INPUT MATERIAL =>
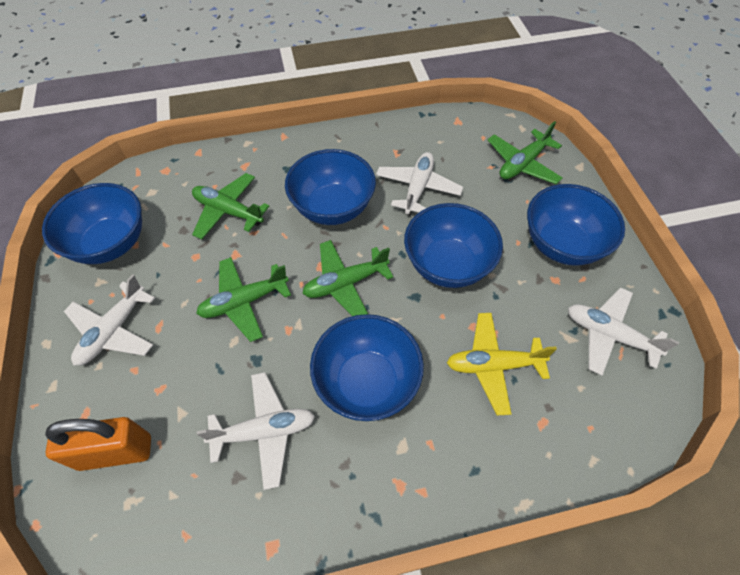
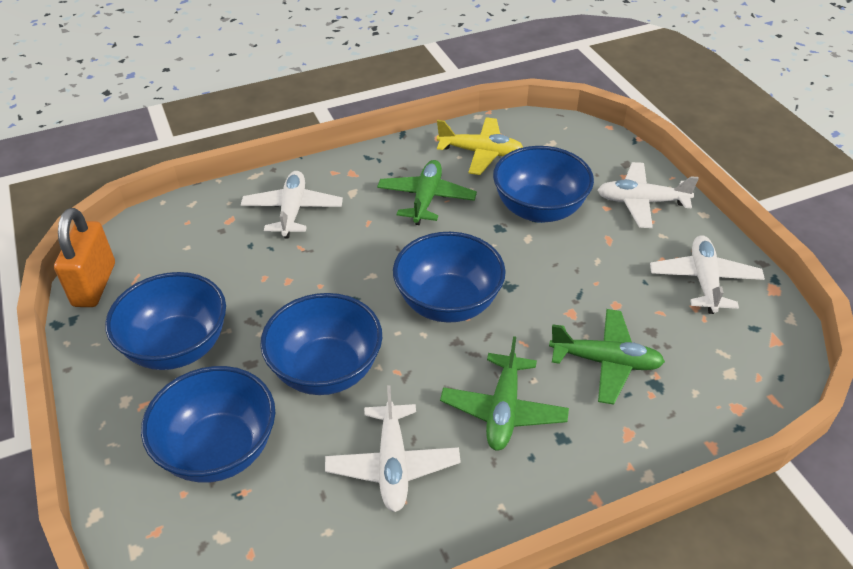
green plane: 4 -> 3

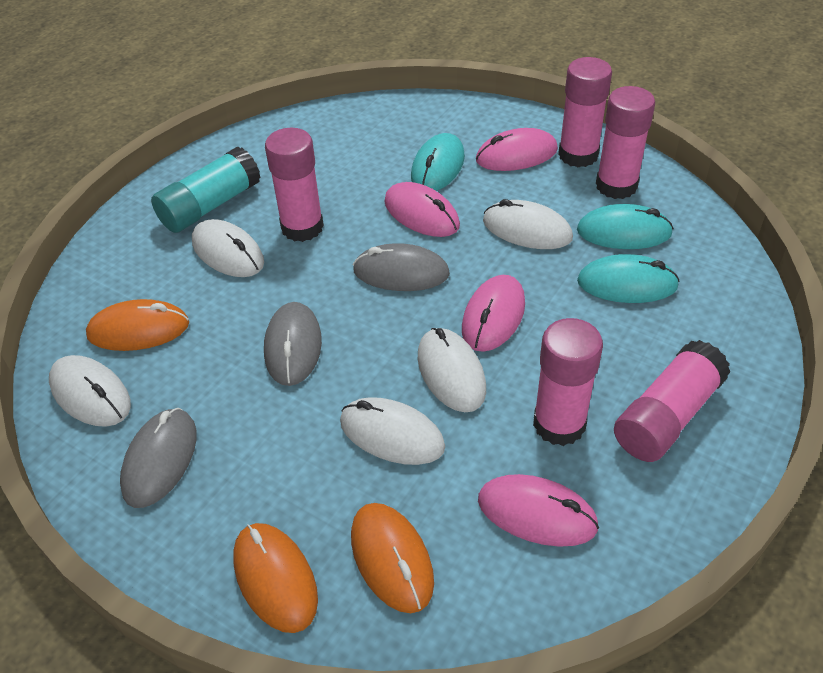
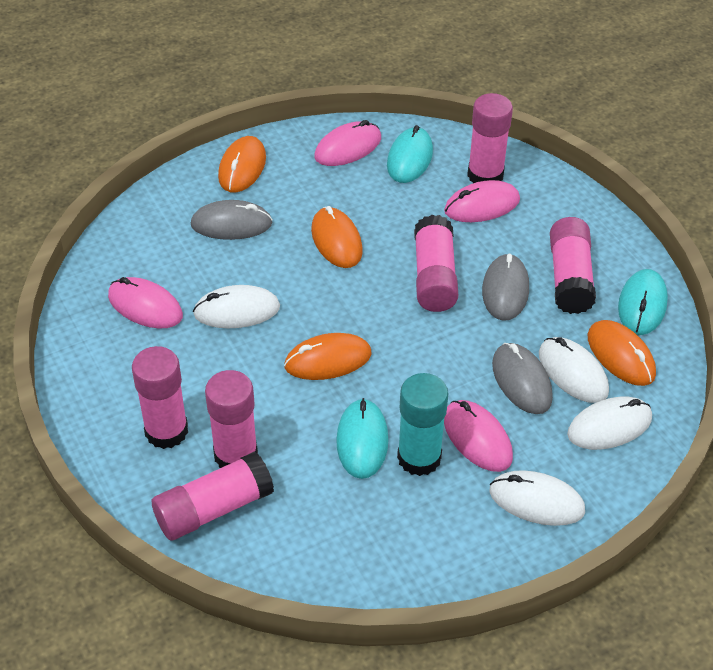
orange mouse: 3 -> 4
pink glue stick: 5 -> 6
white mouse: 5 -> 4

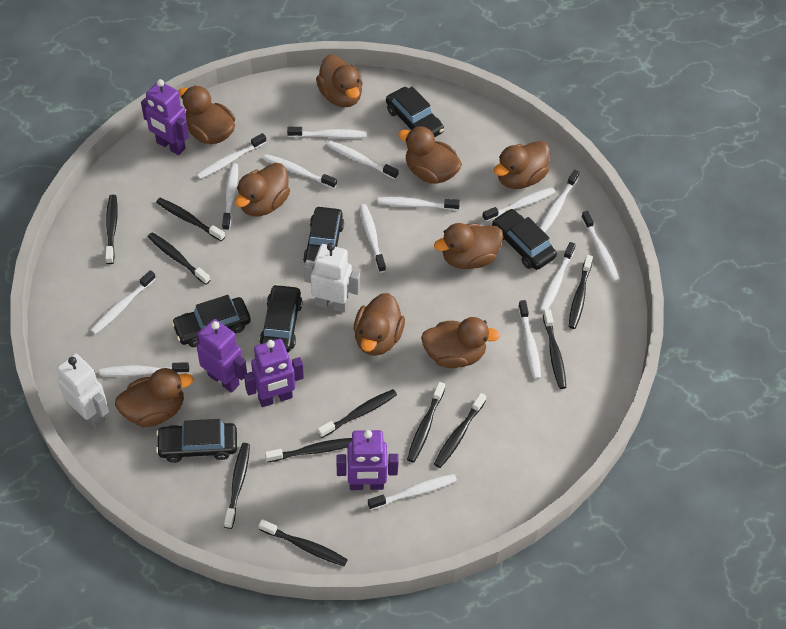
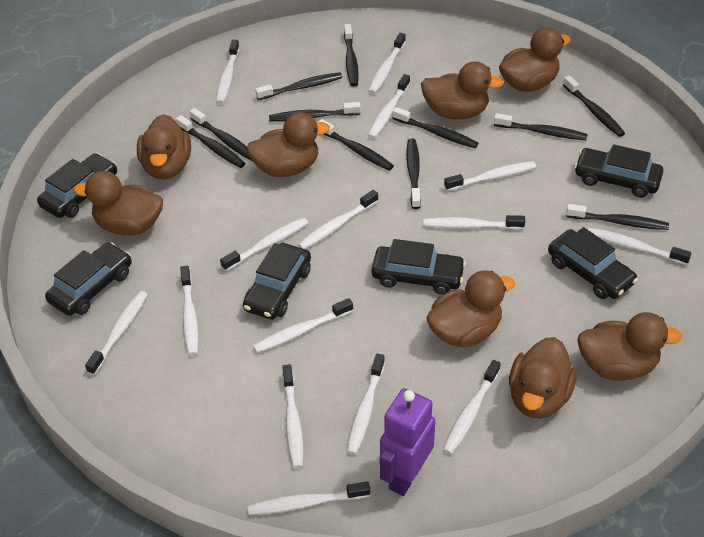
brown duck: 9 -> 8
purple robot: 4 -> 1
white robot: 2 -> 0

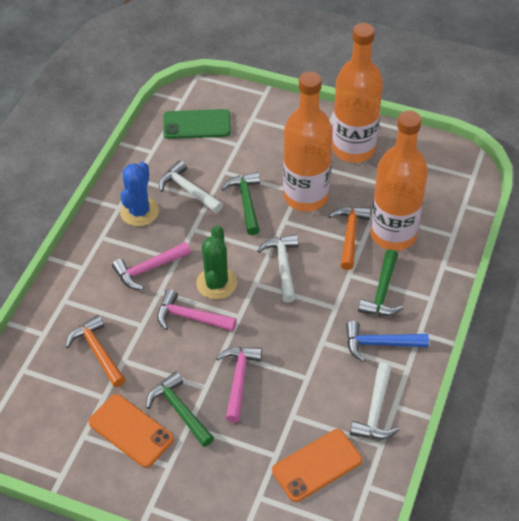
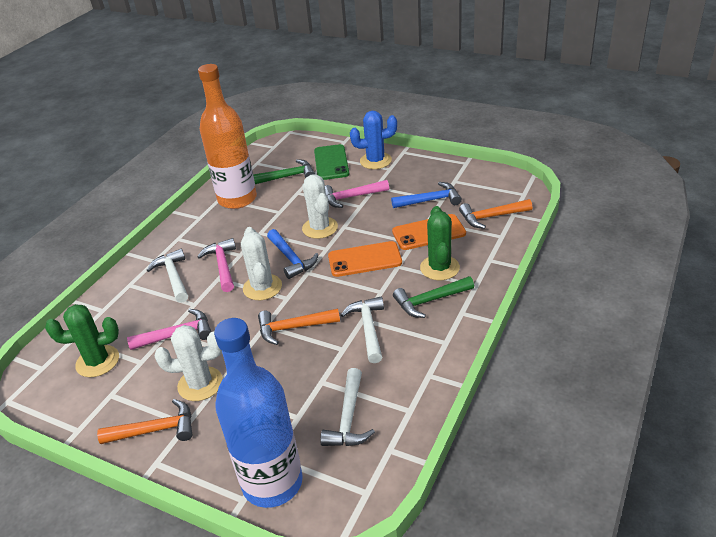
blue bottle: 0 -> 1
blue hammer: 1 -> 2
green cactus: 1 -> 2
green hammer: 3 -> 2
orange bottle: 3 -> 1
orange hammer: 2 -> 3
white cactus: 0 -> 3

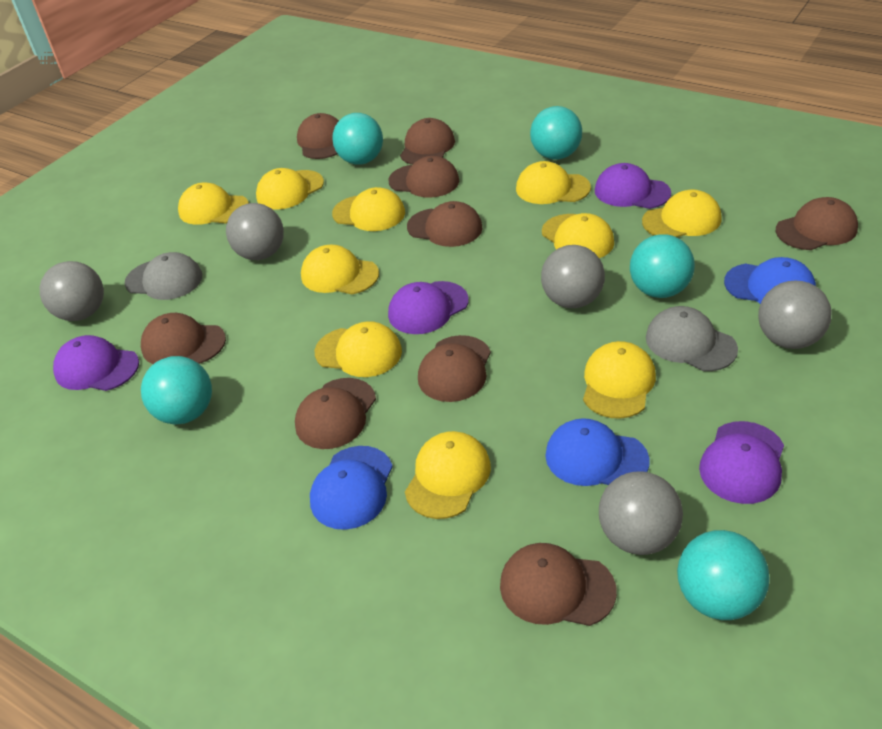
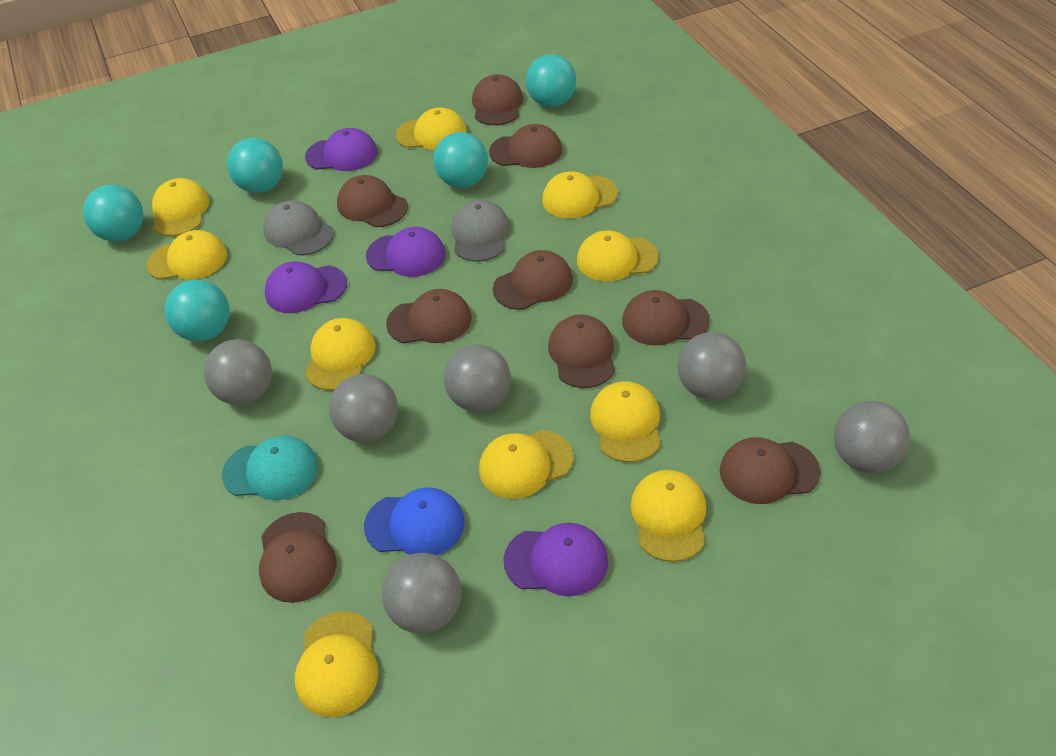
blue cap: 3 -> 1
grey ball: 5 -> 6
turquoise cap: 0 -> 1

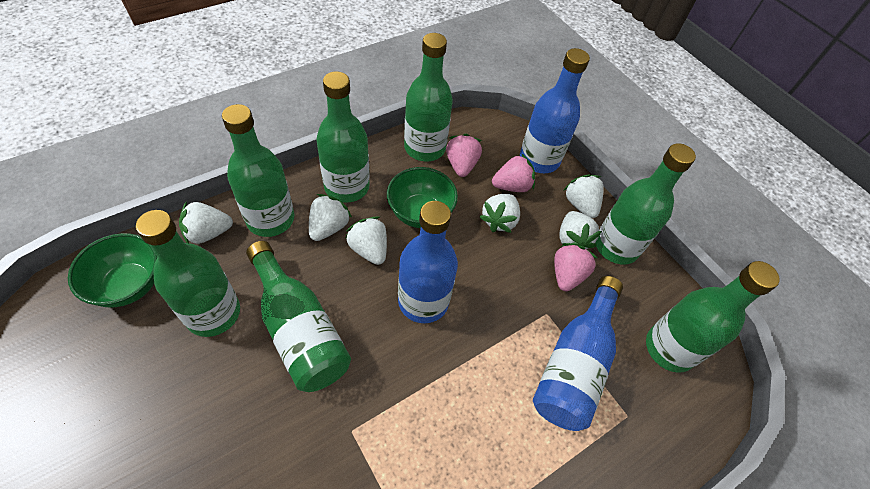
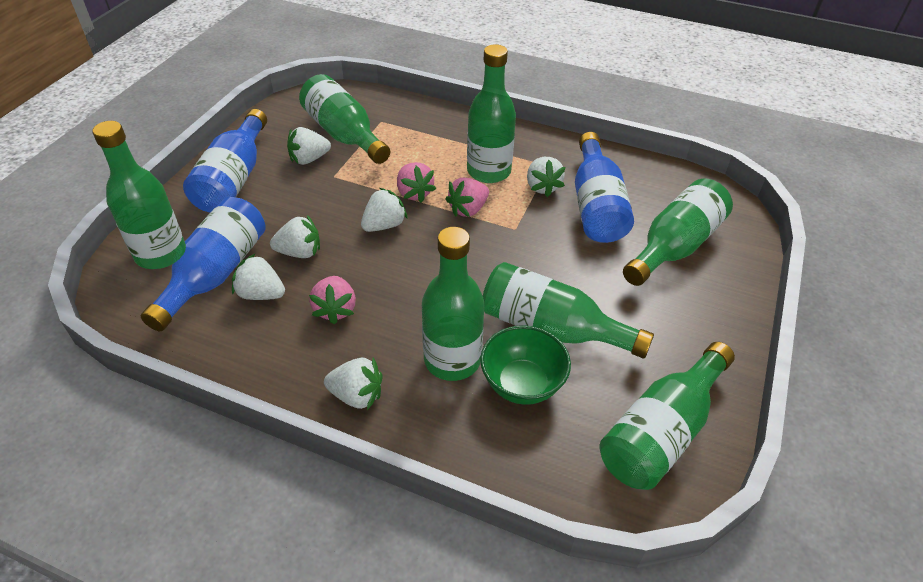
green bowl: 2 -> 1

HOW TO COMPLETE THIS TASK =>
Starting at the line that contains "green hammer: 3 -> 2", retype every line through the end of the material exactly as written, including both end lines but no pictures.

OUTPUT OF THE TASK =>
green hammer: 3 -> 2
orange bottle: 3 -> 1
orange hammer: 2 -> 3
white cactus: 0 -> 3

blue cap: 3 -> 1
grey ball: 5 -> 6
turquoise cap: 0 -> 1

green bowl: 2 -> 1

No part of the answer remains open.